Required action:
Print the lines below exactly, beginning with the one that contains "none -> white tile B4:D5 level 1" and stopping after the last line.

Study material:

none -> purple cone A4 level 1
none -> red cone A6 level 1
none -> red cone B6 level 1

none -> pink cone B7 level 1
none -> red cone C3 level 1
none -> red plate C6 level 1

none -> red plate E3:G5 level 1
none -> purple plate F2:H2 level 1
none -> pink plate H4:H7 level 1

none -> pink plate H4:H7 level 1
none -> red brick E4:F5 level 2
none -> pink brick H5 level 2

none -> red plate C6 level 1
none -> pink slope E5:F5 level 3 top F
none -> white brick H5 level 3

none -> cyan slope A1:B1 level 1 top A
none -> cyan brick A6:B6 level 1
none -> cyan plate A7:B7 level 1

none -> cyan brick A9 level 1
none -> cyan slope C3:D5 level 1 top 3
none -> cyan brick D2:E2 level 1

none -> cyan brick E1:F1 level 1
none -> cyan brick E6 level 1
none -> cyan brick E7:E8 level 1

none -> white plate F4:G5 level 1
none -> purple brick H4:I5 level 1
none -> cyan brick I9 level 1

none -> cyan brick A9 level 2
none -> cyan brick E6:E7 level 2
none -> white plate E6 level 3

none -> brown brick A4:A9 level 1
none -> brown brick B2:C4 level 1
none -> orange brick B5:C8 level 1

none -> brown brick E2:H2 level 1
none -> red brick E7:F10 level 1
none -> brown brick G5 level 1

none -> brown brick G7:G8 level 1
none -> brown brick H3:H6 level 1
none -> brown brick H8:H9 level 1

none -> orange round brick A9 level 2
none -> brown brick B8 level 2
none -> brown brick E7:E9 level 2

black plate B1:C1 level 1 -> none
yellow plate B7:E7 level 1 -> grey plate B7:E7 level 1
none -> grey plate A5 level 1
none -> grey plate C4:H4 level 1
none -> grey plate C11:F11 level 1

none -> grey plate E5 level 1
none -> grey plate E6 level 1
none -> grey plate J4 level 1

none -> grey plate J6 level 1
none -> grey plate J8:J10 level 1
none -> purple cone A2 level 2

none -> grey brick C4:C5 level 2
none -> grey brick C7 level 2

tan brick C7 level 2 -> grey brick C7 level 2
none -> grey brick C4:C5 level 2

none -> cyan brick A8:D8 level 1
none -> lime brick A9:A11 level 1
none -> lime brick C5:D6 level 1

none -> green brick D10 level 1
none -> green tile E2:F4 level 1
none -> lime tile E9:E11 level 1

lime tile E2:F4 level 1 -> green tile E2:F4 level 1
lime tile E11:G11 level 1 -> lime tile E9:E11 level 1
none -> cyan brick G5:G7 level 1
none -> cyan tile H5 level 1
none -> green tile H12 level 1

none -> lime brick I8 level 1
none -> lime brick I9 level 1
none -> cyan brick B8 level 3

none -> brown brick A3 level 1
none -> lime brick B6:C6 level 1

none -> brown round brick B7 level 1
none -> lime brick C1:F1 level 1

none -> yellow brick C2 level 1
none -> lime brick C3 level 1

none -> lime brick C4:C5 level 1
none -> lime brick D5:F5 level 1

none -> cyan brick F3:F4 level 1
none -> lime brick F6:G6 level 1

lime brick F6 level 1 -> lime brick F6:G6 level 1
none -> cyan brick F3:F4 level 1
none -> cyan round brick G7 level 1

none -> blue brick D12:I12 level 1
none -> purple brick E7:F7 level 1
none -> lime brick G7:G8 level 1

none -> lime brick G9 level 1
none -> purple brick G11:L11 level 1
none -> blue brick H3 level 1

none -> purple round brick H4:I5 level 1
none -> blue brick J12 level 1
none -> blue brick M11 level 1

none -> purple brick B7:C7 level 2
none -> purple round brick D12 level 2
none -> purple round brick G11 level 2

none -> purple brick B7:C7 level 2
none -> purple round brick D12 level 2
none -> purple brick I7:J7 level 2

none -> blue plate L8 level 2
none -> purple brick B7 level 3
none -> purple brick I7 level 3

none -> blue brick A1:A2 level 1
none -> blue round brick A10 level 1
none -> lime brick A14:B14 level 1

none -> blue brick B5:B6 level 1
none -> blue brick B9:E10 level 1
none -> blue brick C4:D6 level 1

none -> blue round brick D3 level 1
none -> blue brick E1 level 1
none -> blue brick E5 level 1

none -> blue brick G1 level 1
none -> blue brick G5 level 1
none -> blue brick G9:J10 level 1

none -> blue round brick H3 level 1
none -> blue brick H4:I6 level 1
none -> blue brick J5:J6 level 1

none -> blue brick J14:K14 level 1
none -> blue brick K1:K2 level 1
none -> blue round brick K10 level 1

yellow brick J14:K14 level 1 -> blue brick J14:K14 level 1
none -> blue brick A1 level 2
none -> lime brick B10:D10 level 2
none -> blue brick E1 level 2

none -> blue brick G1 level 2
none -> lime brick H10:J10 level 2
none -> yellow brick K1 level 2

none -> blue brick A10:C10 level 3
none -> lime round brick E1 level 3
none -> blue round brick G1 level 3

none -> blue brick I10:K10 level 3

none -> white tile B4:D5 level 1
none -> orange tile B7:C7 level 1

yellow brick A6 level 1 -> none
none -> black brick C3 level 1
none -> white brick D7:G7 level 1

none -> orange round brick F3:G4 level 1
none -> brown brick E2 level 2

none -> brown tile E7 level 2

Problem solution:
none -> white tile B4:D5 level 1
none -> orange tile B7:C7 level 1

yellow brick A6 level 1 -> none
none -> black brick C3 level 1
none -> white brick D7:G7 level 1

none -> orange round brick F3:G4 level 1
none -> brown brick E2 level 2

none -> brown tile E7 level 2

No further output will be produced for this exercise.